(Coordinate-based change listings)
......

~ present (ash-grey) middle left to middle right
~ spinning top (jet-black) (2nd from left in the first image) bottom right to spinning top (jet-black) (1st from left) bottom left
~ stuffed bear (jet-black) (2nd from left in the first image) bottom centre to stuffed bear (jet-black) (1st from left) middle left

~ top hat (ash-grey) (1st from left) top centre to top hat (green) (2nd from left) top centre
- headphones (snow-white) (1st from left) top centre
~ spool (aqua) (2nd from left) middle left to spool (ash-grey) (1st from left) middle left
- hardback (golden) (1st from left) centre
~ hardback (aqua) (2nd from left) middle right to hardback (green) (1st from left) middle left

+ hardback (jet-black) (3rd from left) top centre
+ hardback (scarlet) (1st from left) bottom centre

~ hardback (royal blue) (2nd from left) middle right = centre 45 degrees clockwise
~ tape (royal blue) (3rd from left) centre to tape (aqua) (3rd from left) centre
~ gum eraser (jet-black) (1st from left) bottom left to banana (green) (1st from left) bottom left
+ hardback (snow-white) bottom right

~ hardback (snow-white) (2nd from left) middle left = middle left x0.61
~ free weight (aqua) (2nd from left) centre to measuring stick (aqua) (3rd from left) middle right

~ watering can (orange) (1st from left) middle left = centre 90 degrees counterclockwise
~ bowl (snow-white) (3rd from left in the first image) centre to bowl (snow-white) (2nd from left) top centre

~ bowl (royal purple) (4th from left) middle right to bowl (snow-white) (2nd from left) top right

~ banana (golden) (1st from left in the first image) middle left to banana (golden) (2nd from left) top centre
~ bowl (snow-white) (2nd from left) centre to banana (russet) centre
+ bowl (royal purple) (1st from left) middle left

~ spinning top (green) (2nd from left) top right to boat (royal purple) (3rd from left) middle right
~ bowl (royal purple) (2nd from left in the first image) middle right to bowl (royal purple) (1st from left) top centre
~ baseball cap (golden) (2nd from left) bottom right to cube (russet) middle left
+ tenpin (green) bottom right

......

• _WHAT IS REQUIRED_: The records above must be restated. Preserve every word.

• _RESULT_:
~ present (ash-grey) middle left to middle right
~ spinning top (jet-black) (2nd from left in the first image) bottom right to spinning top (jet-black) (1st from left) bottom left
~ stuffed bear (jet-black) (2nd from left in the first image) bottom centre to stuffed bear (jet-black) (1st from left) middle left

~ top hat (ash-grey) (1st from left) top centre to top hat (green) (2nd from left) top centre
- headphones (snow-white) (1st from left) top centre
~ spool (aqua) (2nd from left) middle left to spool (ash-grey) (1st from left) middle left
- hardback (golden) (1st from left) centre
~ hardback (aqua) (2nd from left) middle right to hardback (green) (1st from left) middle left

+ hardback (jet-black) (3rd from left) top centre
+ hardback (scarlet) (1st from left) bottom centre

~ hardback (royal blue) (2nd from left) middle right = centre 45 degrees clockwise
~ tape (royal blue) (3rd from left) centre to tape (aqua) (3rd from left) centre
~ gum eraser (jet-black) (1st from left) bottom left to banana (green) (1st from left) bottom left
+ hardback (snow-white) bottom right

~ hardback (snow-white) (2nd from left) middle left = middle left x0.61
~ free weight (aqua) (2nd from left) centre to measuring stick (aqua) (3rd from left) middle right

~ watering can (orange) (1st from left) middle left = centre 90 degrees counterclockwise
~ bowl (snow-white) (3rd from left in the first image) centre to bowl (snow-white) (2nd from left) top centre

~ bowl (royal purple) (4th from left) middle right to bowl (snow-white) (2nd from left) top right

~ banana (golden) (1st from left in the first image) middle left to banana (golden) (2nd from left) top centre
~ bowl (snow-white) (2nd from left) centre to banana (russet) centre
+ bowl (royal purple) (1st from left) middle left

~ spinning top (green) (2nd from left) top right to boat (royal purple) (3rd from left) middle right
~ bowl (royal purple) (2nd from left in the first image) middle right to bowl (royal purple) (1st from left) top centre
~ baseball cap (golden) (2nd from left) bottom right to cube (russet) middle left
+ tenpin (green) bottom right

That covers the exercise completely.